Supplied material:
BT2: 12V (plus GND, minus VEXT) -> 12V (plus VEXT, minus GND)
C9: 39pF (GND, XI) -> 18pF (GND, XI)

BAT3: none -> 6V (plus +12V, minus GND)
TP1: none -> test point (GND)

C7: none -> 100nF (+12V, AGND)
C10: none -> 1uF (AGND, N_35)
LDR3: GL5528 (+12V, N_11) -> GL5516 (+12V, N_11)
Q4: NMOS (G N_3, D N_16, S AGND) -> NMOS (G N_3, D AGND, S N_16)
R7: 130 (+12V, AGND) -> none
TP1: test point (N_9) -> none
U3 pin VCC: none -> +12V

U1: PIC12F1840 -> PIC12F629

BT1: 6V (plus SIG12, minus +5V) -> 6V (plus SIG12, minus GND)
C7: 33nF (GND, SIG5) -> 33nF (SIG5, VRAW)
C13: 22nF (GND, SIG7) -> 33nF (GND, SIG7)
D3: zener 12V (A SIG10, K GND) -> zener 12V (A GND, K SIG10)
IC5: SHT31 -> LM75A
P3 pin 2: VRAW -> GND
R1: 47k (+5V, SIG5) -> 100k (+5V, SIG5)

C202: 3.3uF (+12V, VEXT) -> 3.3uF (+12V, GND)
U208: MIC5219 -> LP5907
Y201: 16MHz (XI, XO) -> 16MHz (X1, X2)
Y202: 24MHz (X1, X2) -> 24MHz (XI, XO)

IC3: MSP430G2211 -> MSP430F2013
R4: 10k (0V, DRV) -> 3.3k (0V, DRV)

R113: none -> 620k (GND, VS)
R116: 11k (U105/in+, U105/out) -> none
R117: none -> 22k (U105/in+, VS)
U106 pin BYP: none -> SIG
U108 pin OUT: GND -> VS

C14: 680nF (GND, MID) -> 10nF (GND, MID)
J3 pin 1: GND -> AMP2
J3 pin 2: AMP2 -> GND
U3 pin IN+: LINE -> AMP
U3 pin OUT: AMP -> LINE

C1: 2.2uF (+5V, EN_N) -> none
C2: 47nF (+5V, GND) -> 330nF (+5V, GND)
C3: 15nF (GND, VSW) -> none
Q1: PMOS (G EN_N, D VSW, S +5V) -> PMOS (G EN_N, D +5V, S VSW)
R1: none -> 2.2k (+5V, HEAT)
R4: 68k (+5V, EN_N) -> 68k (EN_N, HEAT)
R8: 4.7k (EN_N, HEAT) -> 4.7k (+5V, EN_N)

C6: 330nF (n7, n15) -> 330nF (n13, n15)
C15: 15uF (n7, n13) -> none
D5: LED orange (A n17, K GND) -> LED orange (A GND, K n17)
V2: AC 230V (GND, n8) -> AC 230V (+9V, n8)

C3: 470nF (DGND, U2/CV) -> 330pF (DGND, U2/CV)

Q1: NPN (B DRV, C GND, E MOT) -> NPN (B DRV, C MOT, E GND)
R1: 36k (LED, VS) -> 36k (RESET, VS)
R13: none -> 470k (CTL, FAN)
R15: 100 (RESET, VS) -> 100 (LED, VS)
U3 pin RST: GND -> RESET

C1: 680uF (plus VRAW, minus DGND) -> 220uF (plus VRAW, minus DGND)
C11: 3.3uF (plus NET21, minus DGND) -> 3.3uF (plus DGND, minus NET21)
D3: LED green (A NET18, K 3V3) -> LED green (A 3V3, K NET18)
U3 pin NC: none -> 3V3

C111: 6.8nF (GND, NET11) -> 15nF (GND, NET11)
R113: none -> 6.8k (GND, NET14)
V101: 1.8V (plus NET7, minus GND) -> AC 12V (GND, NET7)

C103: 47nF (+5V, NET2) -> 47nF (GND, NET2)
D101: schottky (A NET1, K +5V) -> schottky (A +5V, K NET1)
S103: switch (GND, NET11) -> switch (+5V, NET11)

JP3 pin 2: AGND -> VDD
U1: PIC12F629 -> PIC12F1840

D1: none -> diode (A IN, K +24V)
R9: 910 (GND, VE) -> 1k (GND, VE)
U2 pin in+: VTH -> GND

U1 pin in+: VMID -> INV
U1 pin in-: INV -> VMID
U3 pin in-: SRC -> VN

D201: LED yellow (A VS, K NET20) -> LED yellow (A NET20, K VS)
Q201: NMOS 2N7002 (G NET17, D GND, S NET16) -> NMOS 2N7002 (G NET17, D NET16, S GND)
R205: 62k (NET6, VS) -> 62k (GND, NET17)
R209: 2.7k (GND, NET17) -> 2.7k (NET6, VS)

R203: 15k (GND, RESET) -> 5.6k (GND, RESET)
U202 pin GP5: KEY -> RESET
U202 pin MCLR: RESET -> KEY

What you should do: Given the data above, transcribe exactly the lines from the one containing "C13: 22nF (GND, SIG7) -> 33nF (GND, SIG7)" down to the one containing "R4: 68k (+5V, EN_N) -> 68k (EN_N, HEAT)", and no others.

Your solution:
C13: 22nF (GND, SIG7) -> 33nF (GND, SIG7)
D3: zener 12V (A SIG10, K GND) -> zener 12V (A GND, K SIG10)
IC5: SHT31 -> LM75A
P3 pin 2: VRAW -> GND
R1: 47k (+5V, SIG5) -> 100k (+5V, SIG5)

C202: 3.3uF (+12V, VEXT) -> 3.3uF (+12V, GND)
U208: MIC5219 -> LP5907
Y201: 16MHz (XI, XO) -> 16MHz (X1, X2)
Y202: 24MHz (X1, X2) -> 24MHz (XI, XO)

IC3: MSP430G2211 -> MSP430F2013
R4: 10k (0V, DRV) -> 3.3k (0V, DRV)

R113: none -> 620k (GND, VS)
R116: 11k (U105/in+, U105/out) -> none
R117: none -> 22k (U105/in+, VS)
U106 pin BYP: none -> SIG
U108 pin OUT: GND -> VS

C14: 680nF (GND, MID) -> 10nF (GND, MID)
J3 pin 1: GND -> AMP2
J3 pin 2: AMP2 -> GND
U3 pin IN+: LINE -> AMP
U3 pin OUT: AMP -> LINE

C1: 2.2uF (+5V, EN_N) -> none
C2: 47nF (+5V, GND) -> 330nF (+5V, GND)
C3: 15nF (GND, VSW) -> none
Q1: PMOS (G EN_N, D VSW, S +5V) -> PMOS (G EN_N, D +5V, S VSW)
R1: none -> 2.2k (+5V, HEAT)
R4: 68k (+5V, EN_N) -> 68k (EN_N, HEAT)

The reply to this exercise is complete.